» EXERCISE DIRECTIONS: In the data that follows, find the line with "V104: 1.8V (plus"; transcribe it, every later line up to the one with "R5: 2.2k (+5V, N018) -> 5.6k (+5V, N018)", and that line as well, exactly and with no others.

== DATA FOR THIS TASK

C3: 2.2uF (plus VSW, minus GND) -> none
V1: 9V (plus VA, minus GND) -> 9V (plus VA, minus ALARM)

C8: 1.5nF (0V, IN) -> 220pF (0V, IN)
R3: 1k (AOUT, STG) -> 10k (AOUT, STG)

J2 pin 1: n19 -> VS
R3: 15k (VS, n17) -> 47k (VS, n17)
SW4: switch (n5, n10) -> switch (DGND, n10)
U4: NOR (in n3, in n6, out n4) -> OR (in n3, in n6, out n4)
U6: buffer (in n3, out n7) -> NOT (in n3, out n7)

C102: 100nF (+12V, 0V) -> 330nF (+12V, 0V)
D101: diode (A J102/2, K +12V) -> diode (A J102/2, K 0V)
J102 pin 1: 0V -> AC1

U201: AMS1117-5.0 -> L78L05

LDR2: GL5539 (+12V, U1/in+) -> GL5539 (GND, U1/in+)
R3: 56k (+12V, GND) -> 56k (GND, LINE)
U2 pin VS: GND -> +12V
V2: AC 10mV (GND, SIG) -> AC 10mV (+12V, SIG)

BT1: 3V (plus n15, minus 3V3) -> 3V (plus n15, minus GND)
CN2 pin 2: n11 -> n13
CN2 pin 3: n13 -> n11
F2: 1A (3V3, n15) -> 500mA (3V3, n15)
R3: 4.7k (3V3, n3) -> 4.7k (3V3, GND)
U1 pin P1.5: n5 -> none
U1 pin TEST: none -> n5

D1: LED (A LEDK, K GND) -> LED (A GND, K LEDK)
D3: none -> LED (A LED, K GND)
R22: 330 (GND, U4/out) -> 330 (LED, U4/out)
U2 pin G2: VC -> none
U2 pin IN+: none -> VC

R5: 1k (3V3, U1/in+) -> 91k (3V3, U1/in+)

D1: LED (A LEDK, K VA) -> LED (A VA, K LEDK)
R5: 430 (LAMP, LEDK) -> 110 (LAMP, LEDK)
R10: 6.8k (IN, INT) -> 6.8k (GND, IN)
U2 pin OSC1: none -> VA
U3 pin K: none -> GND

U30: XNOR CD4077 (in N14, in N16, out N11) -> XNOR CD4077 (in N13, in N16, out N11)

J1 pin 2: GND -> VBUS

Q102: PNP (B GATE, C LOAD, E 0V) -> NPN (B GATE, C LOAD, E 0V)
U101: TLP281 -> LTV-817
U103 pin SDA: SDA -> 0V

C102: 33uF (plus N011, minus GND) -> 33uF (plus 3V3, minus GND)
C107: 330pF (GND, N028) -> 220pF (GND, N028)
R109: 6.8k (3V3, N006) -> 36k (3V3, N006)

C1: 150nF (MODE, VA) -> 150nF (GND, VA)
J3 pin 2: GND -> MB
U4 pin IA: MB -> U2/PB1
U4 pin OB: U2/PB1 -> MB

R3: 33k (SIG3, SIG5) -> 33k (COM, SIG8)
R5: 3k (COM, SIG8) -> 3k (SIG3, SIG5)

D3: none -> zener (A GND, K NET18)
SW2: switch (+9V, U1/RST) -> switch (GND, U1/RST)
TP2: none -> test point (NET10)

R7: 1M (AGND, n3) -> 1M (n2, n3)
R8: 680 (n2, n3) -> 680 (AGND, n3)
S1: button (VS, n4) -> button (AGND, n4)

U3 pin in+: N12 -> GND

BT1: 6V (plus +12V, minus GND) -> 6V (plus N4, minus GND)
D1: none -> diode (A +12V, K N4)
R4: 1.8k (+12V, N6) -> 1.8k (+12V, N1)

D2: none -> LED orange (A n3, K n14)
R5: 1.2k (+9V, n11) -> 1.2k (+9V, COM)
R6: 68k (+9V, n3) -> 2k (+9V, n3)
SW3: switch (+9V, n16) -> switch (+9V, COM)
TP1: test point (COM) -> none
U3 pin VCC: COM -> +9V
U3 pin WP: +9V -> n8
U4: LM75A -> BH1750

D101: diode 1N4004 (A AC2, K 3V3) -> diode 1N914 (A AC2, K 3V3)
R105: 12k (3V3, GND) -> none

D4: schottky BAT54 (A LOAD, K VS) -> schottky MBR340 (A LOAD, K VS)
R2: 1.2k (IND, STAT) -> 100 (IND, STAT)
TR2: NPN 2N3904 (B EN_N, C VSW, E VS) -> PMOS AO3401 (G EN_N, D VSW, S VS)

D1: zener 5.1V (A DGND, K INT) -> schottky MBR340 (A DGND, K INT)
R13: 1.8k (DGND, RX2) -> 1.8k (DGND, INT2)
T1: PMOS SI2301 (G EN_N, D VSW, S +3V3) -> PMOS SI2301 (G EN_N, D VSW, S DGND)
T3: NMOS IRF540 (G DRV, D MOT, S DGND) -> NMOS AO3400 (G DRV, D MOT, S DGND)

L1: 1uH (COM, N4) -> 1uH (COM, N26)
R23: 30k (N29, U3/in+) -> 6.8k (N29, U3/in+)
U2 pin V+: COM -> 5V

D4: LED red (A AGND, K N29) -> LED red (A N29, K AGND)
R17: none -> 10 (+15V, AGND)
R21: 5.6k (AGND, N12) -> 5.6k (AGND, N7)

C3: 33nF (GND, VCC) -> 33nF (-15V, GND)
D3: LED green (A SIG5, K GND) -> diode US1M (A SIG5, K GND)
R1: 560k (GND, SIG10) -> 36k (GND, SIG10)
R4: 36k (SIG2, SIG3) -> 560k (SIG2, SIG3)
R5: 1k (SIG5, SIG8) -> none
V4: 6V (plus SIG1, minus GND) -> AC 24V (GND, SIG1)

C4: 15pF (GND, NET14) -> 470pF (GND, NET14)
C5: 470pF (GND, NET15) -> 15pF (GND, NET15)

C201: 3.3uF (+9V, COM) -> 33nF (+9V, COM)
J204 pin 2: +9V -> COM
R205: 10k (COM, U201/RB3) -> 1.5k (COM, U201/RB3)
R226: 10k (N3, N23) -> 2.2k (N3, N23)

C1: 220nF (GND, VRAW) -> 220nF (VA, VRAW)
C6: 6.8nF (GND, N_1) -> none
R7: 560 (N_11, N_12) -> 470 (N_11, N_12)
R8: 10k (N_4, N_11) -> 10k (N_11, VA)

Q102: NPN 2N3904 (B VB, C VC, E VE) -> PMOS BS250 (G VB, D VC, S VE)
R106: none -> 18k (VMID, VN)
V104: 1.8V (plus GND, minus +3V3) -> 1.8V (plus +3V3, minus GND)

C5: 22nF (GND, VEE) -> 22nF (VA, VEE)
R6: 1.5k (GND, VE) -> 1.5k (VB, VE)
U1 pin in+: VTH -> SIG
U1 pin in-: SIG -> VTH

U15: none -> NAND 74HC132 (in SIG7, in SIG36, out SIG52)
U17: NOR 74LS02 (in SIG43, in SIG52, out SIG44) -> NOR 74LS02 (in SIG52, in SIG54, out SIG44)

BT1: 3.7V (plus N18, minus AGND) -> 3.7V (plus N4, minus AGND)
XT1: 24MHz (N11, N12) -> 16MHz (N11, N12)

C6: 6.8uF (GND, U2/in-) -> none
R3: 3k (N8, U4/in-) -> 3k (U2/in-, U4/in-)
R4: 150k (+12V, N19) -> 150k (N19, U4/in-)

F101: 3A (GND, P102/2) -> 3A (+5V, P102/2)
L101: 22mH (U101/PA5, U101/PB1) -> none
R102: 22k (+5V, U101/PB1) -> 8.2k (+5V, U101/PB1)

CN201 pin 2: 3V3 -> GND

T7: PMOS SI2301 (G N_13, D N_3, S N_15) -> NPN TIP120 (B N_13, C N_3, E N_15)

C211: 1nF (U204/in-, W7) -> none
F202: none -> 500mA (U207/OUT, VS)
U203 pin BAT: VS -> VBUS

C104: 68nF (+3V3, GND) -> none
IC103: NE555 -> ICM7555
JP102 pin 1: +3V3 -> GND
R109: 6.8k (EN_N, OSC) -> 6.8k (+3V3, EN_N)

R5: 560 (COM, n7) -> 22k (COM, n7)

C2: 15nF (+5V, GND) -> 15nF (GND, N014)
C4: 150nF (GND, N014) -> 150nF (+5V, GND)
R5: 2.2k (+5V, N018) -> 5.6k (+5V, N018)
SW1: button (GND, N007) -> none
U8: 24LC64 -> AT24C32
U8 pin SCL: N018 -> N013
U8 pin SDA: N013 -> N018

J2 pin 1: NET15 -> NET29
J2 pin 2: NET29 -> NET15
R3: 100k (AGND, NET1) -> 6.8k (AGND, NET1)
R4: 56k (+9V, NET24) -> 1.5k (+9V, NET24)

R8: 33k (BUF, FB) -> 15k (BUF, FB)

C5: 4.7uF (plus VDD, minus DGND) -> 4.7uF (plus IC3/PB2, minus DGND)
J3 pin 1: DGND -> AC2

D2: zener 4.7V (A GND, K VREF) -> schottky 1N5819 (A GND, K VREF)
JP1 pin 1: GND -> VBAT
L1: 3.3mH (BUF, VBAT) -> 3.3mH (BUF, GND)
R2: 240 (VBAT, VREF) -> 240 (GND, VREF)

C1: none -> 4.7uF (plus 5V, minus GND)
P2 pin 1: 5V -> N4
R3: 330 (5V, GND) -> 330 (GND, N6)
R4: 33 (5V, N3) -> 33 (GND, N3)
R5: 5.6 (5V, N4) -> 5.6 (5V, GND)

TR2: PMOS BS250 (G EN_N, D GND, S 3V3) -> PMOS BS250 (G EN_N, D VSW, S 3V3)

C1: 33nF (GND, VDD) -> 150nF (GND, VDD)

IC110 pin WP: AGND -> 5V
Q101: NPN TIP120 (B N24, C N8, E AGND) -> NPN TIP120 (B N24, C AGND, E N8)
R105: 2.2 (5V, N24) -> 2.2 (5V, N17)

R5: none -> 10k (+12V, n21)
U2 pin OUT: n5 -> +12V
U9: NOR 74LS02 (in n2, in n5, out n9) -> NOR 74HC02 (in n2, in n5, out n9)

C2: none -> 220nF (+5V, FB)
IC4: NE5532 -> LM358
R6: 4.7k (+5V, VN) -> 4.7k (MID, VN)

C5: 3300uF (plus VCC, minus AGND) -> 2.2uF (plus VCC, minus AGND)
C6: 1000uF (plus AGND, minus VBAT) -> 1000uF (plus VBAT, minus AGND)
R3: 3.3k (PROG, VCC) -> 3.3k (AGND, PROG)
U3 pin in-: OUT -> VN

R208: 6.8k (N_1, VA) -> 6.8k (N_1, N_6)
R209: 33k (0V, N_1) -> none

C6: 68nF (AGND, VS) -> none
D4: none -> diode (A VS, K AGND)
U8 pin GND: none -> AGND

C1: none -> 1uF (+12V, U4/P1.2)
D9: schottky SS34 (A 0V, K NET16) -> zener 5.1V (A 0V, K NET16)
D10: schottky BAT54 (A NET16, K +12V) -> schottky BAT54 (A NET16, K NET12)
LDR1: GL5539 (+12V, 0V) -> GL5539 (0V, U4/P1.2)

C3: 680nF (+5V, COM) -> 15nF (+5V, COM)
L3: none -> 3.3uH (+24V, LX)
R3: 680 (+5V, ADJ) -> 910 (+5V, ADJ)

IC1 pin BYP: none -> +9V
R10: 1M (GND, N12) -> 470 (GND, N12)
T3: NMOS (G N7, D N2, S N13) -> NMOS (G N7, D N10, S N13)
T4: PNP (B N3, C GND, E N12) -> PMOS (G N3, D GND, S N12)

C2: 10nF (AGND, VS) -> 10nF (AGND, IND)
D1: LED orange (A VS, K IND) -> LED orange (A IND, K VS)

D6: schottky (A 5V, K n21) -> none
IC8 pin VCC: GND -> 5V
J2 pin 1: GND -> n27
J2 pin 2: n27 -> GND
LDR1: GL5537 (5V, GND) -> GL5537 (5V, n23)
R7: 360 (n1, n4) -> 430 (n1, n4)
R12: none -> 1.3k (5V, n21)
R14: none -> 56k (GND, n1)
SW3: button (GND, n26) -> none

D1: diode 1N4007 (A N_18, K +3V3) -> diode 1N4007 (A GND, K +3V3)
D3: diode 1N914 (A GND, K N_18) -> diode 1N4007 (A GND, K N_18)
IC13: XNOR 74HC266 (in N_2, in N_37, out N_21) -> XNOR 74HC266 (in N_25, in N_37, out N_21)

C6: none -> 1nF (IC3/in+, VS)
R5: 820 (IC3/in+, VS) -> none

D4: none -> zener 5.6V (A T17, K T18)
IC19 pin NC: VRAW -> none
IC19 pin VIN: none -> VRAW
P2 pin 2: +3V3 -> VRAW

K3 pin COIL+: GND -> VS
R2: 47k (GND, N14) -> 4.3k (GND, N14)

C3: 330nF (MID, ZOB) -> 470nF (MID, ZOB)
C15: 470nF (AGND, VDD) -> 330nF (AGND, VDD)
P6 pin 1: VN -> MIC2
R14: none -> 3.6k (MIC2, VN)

====

» THE ANSWER:
V104: 1.8V (plus GND, minus +3V3) -> 1.8V (plus +3V3, minus GND)

C5: 22nF (GND, VEE) -> 22nF (VA, VEE)
R6: 1.5k (GND, VE) -> 1.5k (VB, VE)
U1 pin in+: VTH -> SIG
U1 pin in-: SIG -> VTH

U15: none -> NAND 74HC132 (in SIG7, in SIG36, out SIG52)
U17: NOR 74LS02 (in SIG43, in SIG52, out SIG44) -> NOR 74LS02 (in SIG52, in SIG54, out SIG44)

BT1: 3.7V (plus N18, minus AGND) -> 3.7V (plus N4, minus AGND)
XT1: 24MHz (N11, N12) -> 16MHz (N11, N12)

C6: 6.8uF (GND, U2/in-) -> none
R3: 3k (N8, U4/in-) -> 3k (U2/in-, U4/in-)
R4: 150k (+12V, N19) -> 150k (N19, U4/in-)

F101: 3A (GND, P102/2) -> 3A (+5V, P102/2)
L101: 22mH (U101/PA5, U101/PB1) -> none
R102: 22k (+5V, U101/PB1) -> 8.2k (+5V, U101/PB1)

CN201 pin 2: 3V3 -> GND

T7: PMOS SI2301 (G N_13, D N_3, S N_15) -> NPN TIP120 (B N_13, C N_3, E N_15)

C211: 1nF (U204/in-, W7) -> none
F202: none -> 500mA (U207/OUT, VS)
U203 pin BAT: VS -> VBUS

C104: 68nF (+3V3, GND) -> none
IC103: NE555 -> ICM7555
JP102 pin 1: +3V3 -> GND
R109: 6.8k (EN_N, OSC) -> 6.8k (+3V3, EN_N)

R5: 560 (COM, n7) -> 22k (COM, n7)

C2: 15nF (+5V, GND) -> 15nF (GND, N014)
C4: 150nF (GND, N014) -> 150nF (+5V, GND)
R5: 2.2k (+5V, N018) -> 5.6k (+5V, N018)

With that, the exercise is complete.